▶ What to work on:
Pull every line containing the word "purple" out of the material below.

▶ Data:

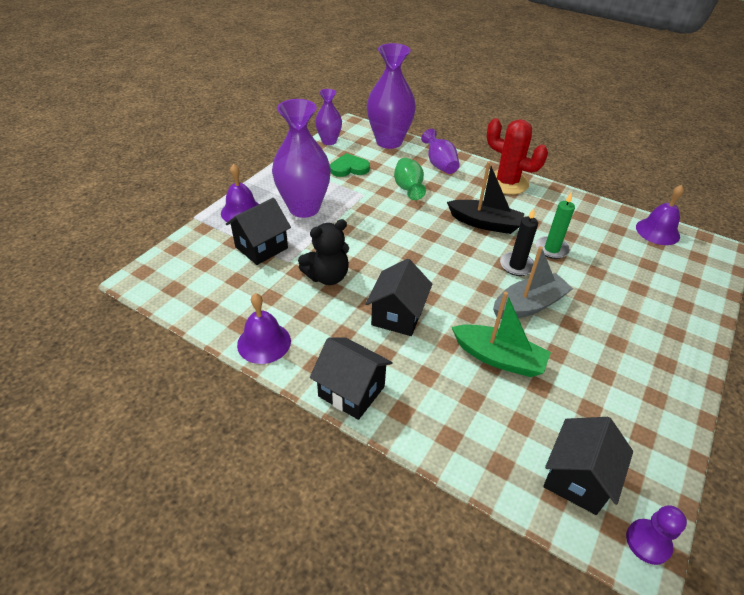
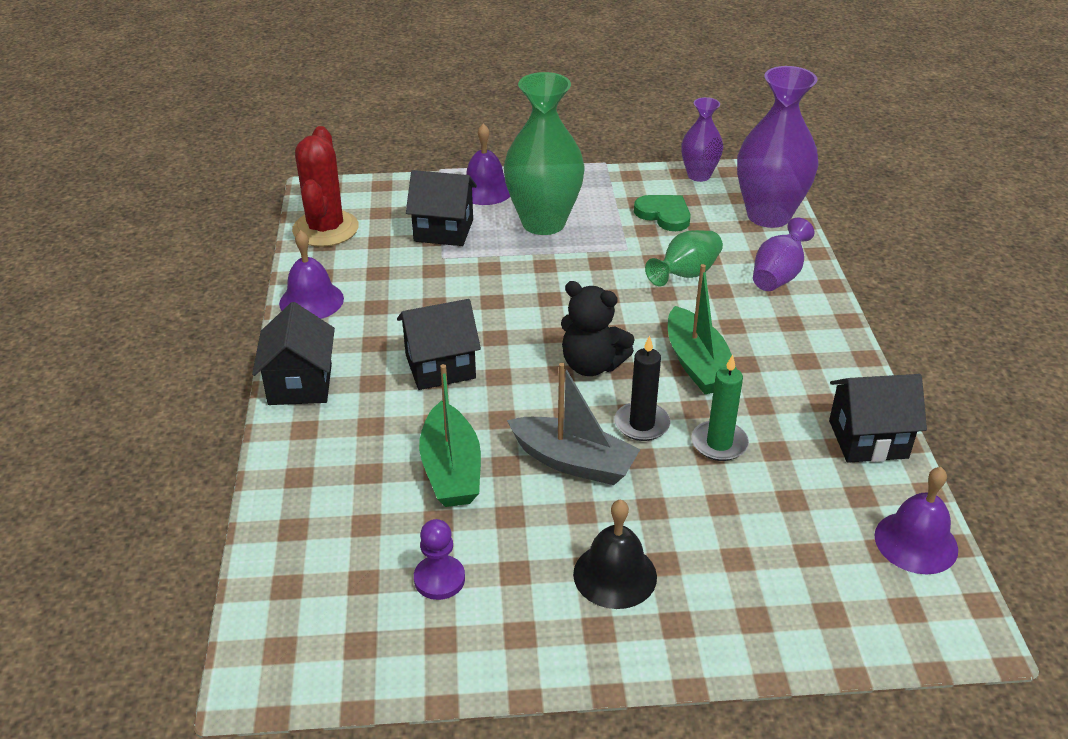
camera: 55 degrees right, 5 degrees down
(304, 208) = (543, 223): purple vase -> green vase
(327, 276) = (448, 292): black teddy bear -> black teddy bear (591, 365)
(485, 223) = (697, 364): black boat -> green boat
(507, 183) = (823, 348): red cactus -> red cactus (325, 229)
(577, 478) = (323, 596): black house -> black house (868, 439)
(628, 336) = (615, 575): none -> black bell
(648, 542) = (279, 683): purple pawn -> purple pawn (439, 579)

▶ Expected output:
(304, 208) = (543, 223): purple vase -> green vase
(648, 542) = (279, 683): purple pawn -> purple pawn (439, 579)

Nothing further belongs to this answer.